§ **Brief**:
Output, word for word, the lines of this listing that fall between the line with "white round brick C6" and the line with "purple brick F4", counting both of those lines, and no others.

§ **Information given**:
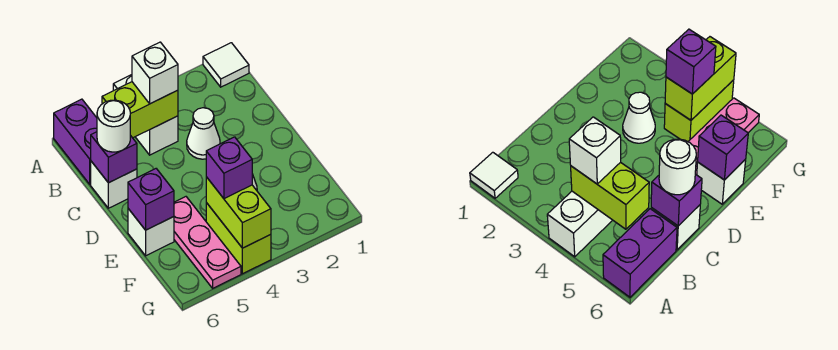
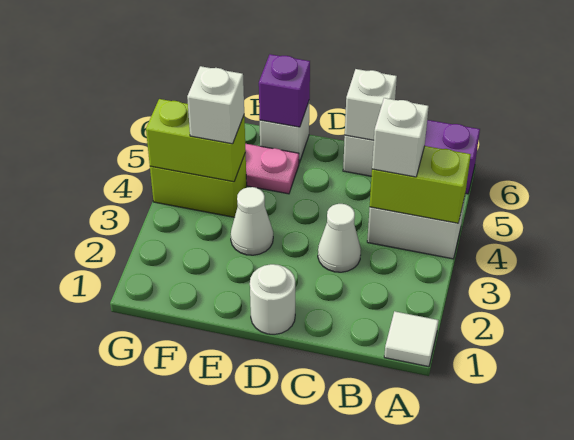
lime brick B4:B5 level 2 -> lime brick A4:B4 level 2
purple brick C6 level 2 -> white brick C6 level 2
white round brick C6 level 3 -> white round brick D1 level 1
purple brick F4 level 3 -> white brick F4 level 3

...

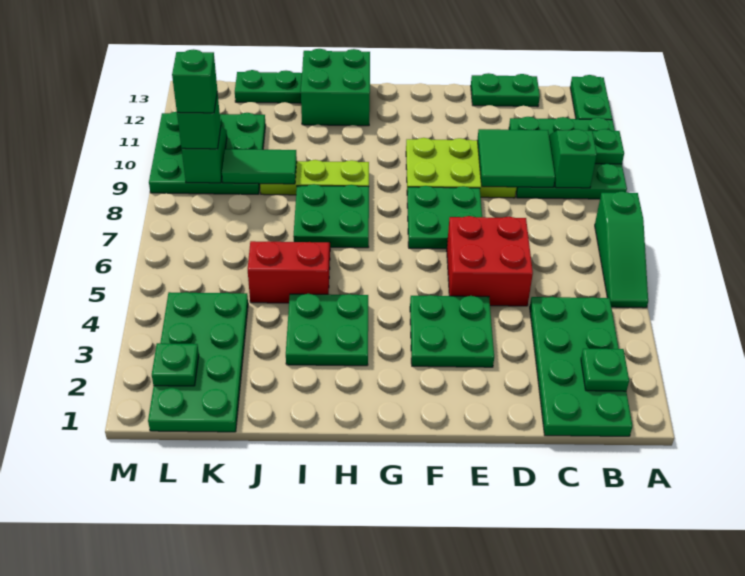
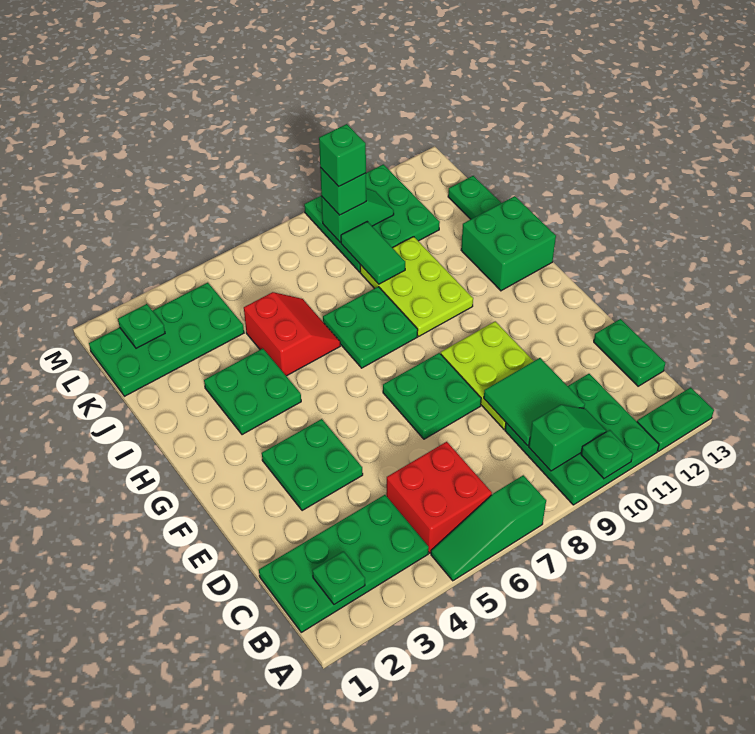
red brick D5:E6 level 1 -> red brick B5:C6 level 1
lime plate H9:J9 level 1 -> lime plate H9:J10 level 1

==

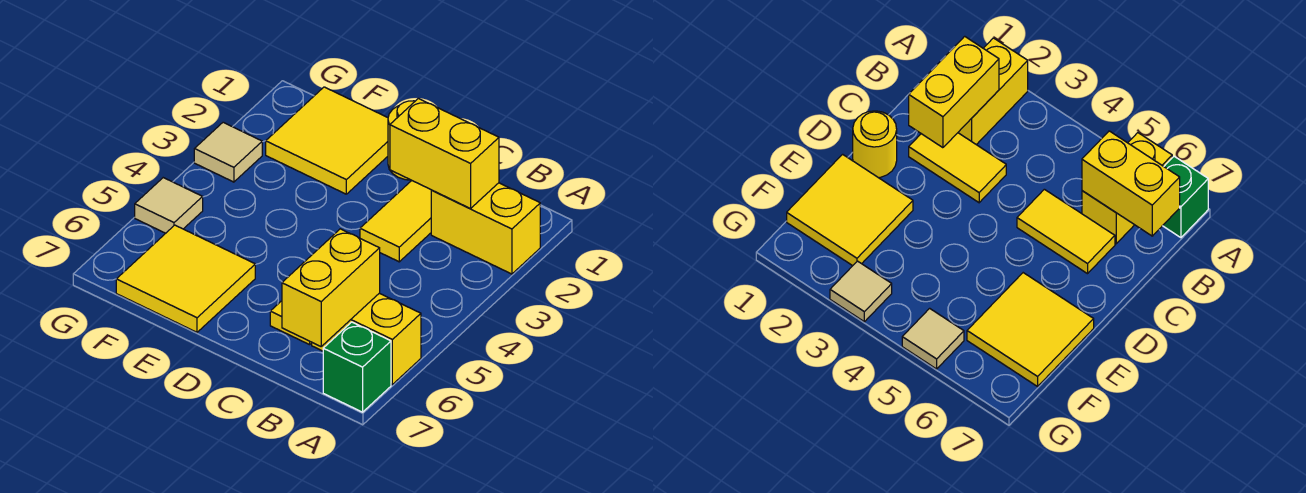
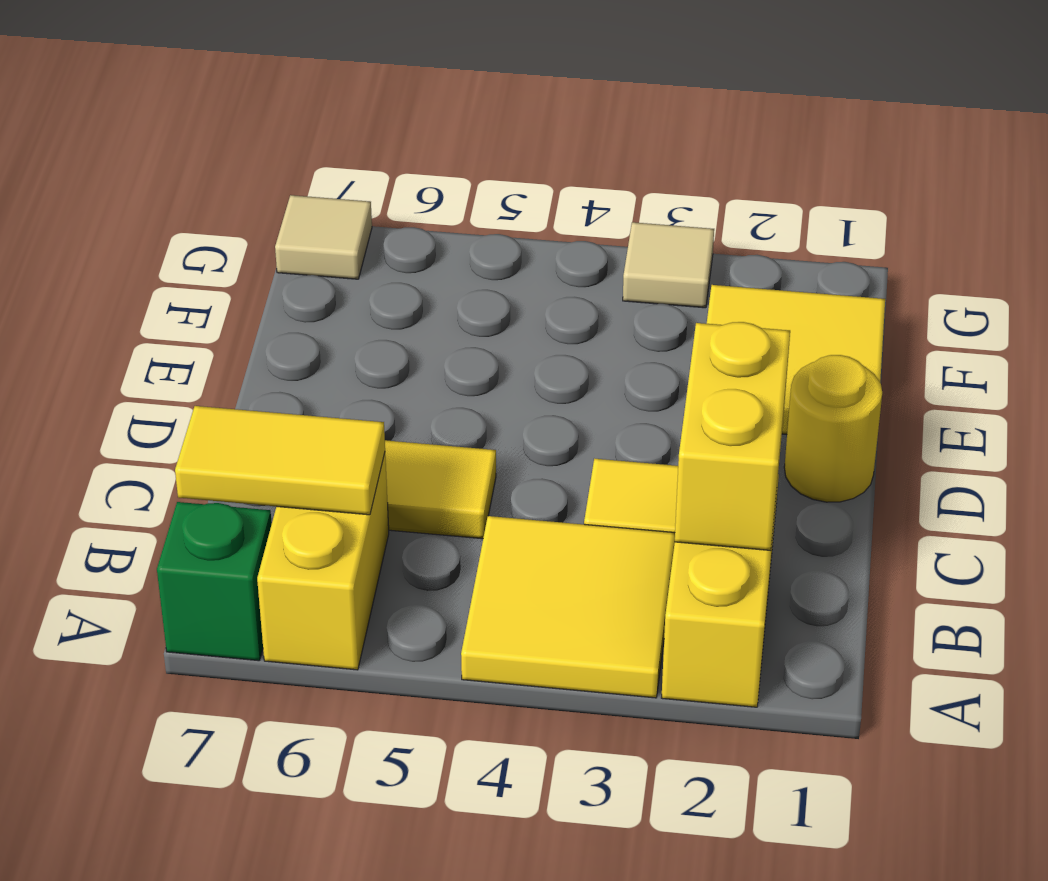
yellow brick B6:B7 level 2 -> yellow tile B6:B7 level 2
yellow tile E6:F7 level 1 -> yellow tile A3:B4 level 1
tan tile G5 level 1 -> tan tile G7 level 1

§ **Answer for the task**:
white round brick C6 level 3 -> white round brick D1 level 1
purple brick F4 level 3 -> white brick F4 level 3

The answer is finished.